Segment Start: Data section

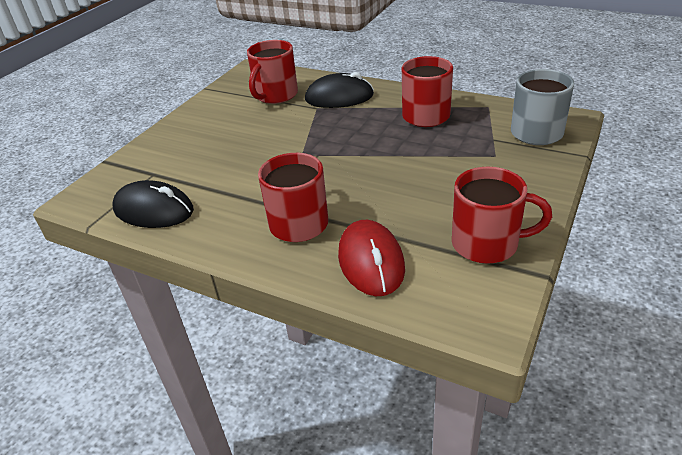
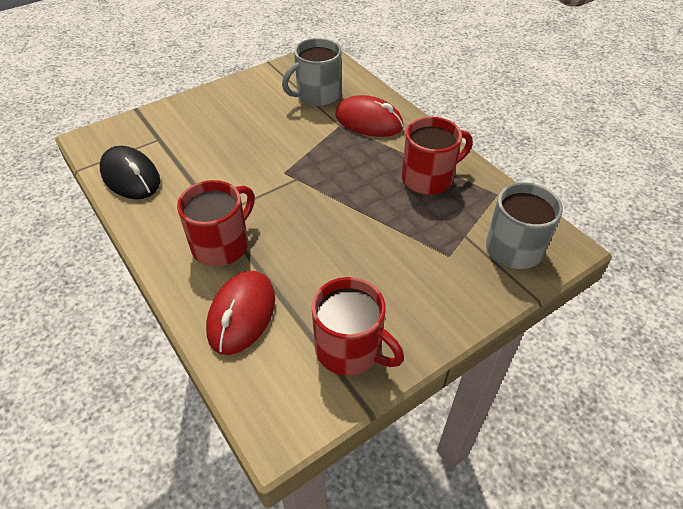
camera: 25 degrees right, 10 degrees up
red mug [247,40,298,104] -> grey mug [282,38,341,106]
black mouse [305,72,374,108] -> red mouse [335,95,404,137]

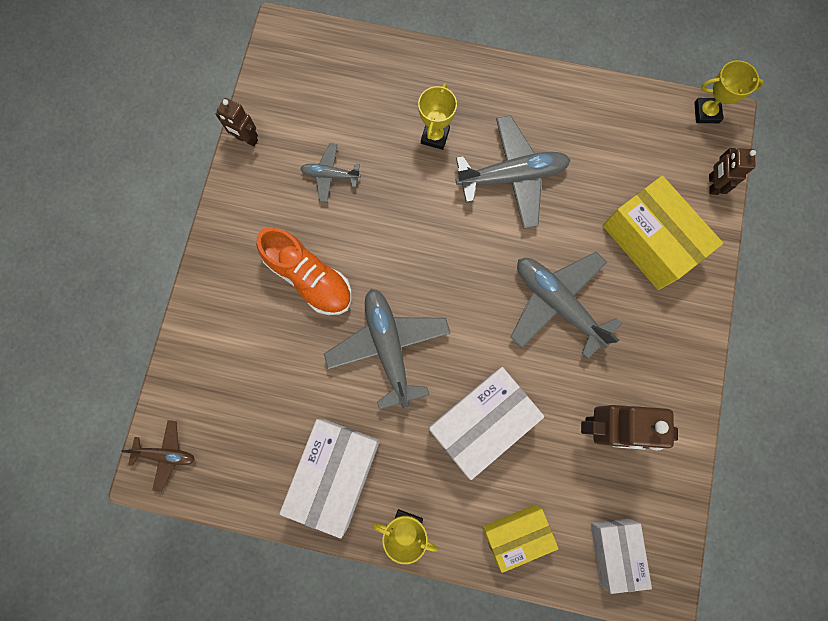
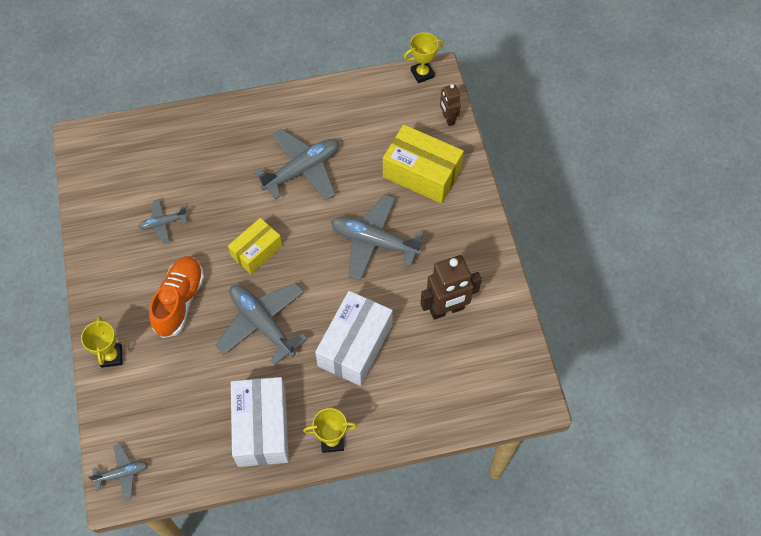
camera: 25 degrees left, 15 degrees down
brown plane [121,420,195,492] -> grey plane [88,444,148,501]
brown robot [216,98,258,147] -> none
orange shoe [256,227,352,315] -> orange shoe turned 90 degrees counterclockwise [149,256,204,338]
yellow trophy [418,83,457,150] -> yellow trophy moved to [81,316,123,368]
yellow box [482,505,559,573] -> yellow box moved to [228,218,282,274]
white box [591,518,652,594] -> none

Segment End: Data section

» **What you have to do**
Output an exact copy of the lines from the one holding "yellow box [482,505,559,573]" to the last line of the data, inclusive, and nothing beyond that range.

» **Answer space**
yellow box [482,505,559,573] -> yellow box moved to [228,218,282,274]
white box [591,518,652,594] -> none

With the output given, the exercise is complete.